▸ **GIVEN ENTRIES**
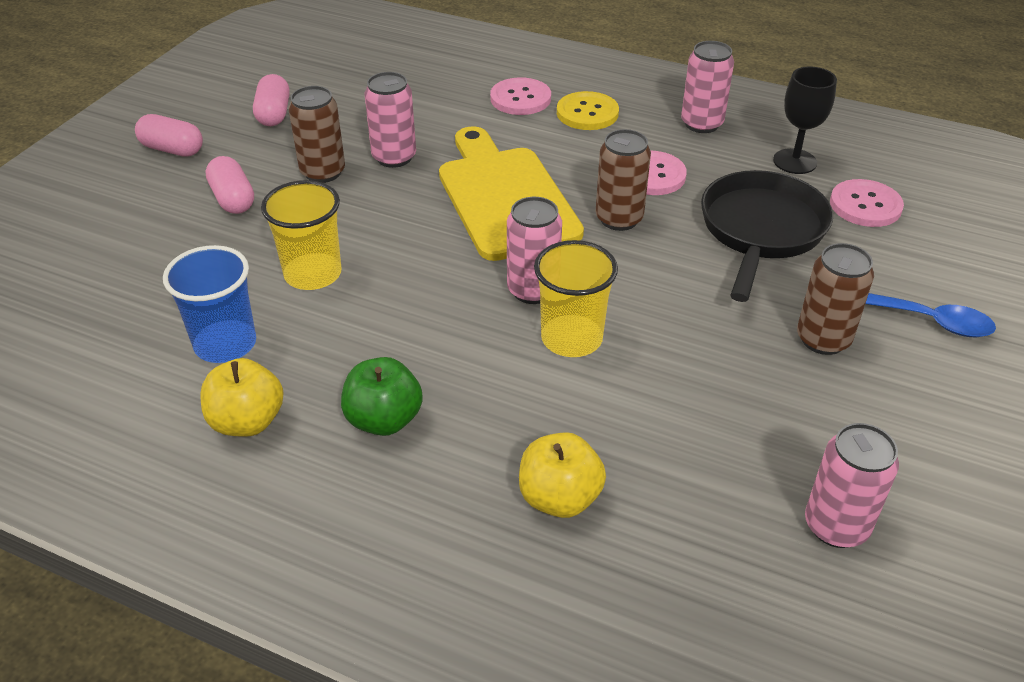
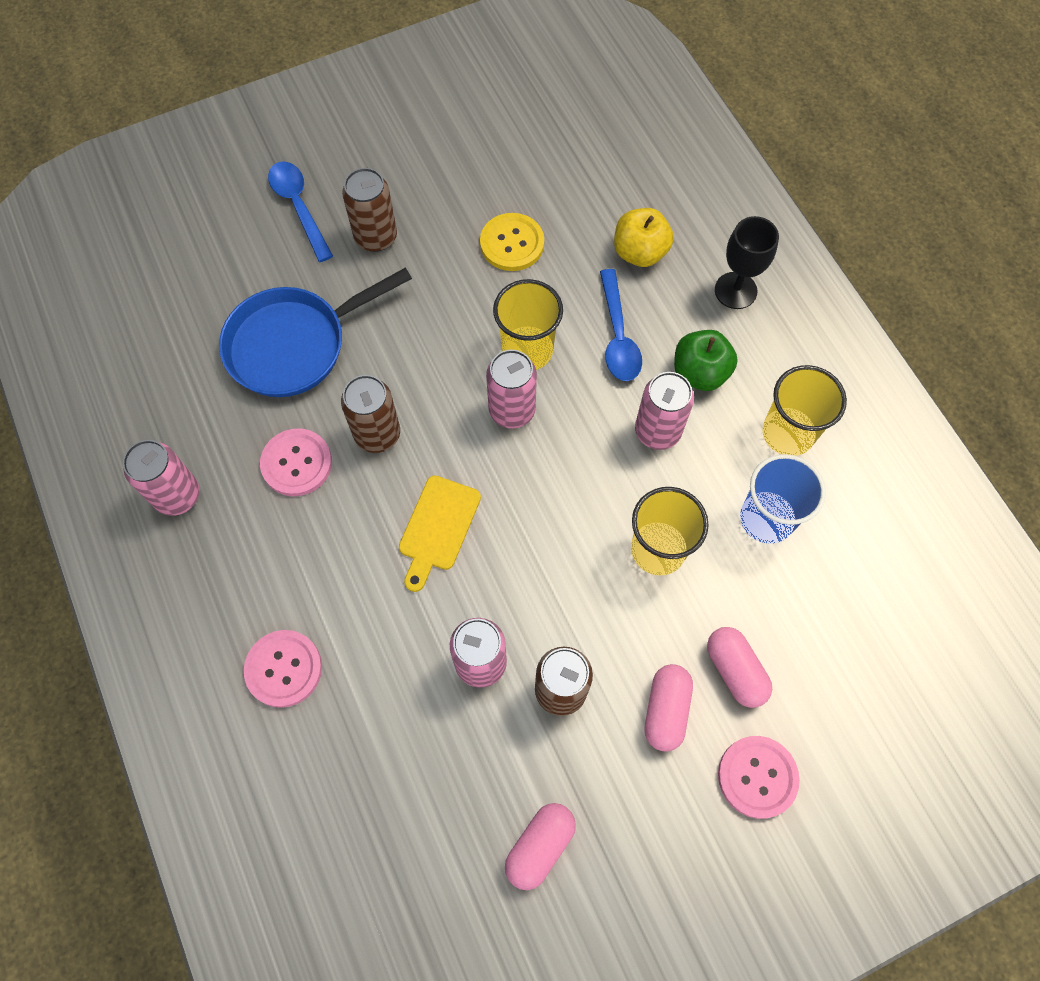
camera: 140 degrees left, 25 degrees up
(172, 149) = (680, 854): pink capsule -> pink capsule (735, 670)
(247, 421) = (788, 433): yellow apple -> yellow cup
(498, 401) = (618, 336): none -> blue spoon
(504, 198) = (438, 528): yellow cutting board -> yellow cutting board, size x0.53
(587, 113) = (251, 592): yellow button -> yellow button (512, 243)
(761, 231) = (294, 344): black pan -> blue pan
(794, 161) = (172, 392): black goblet -> black goblet (735, 290)
(836, 526) = (515, 143): pink can -> pink can (657, 431)
(865, 205) = (191, 311): pink button -> pink button (757, 777)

▸ **WHAT THE TASK REQUIRES**
Write out the whole listing exactly. Pictures stay out.

▸ **OUTPUT OF THE TASK**
camera: 140 degrees left, 25 degrees up
(172, 149) = (680, 854): pink capsule -> pink capsule (735, 670)
(247, 421) = (788, 433): yellow apple -> yellow cup
(498, 401) = (618, 336): none -> blue spoon
(504, 198) = (438, 528): yellow cutting board -> yellow cutting board, size x0.53
(587, 113) = (251, 592): yellow button -> yellow button (512, 243)
(761, 231) = (294, 344): black pan -> blue pan
(794, 161) = (172, 392): black goblet -> black goblet (735, 290)
(836, 526) = (515, 143): pink can -> pink can (657, 431)
(865, 205) = (191, 311): pink button -> pink button (757, 777)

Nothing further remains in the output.